### WHAT IS REQUIRED
Work out how many lines of the material contain the string "spinning". Respond with the number only.

### DATA EXTRACTS
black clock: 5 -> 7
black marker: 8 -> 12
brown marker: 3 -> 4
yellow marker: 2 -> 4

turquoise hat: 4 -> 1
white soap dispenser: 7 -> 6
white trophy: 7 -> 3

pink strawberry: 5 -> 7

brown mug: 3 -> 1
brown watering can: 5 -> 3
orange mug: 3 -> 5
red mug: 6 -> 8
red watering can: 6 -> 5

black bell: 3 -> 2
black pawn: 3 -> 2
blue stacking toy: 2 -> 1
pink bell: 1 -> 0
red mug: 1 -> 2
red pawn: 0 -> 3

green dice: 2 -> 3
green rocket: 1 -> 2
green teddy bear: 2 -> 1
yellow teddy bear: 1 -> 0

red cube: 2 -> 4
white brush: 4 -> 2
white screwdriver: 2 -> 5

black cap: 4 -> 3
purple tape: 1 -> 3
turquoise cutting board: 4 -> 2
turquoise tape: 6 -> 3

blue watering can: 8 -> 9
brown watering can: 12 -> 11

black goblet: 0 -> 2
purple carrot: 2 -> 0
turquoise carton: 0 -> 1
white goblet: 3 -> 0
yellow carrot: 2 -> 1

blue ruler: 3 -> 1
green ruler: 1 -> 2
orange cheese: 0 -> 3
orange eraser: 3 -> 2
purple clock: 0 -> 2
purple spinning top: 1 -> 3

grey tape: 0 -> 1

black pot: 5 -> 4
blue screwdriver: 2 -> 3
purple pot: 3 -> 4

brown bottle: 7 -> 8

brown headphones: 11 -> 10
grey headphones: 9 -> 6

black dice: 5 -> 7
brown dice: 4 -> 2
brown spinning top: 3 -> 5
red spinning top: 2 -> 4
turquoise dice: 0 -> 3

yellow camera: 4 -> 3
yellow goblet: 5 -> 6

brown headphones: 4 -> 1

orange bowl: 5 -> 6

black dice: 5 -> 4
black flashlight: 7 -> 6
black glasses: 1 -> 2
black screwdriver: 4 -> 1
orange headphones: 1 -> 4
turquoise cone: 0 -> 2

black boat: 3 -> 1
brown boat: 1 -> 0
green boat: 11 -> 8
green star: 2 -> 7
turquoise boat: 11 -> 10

### COMPLETED TASK
3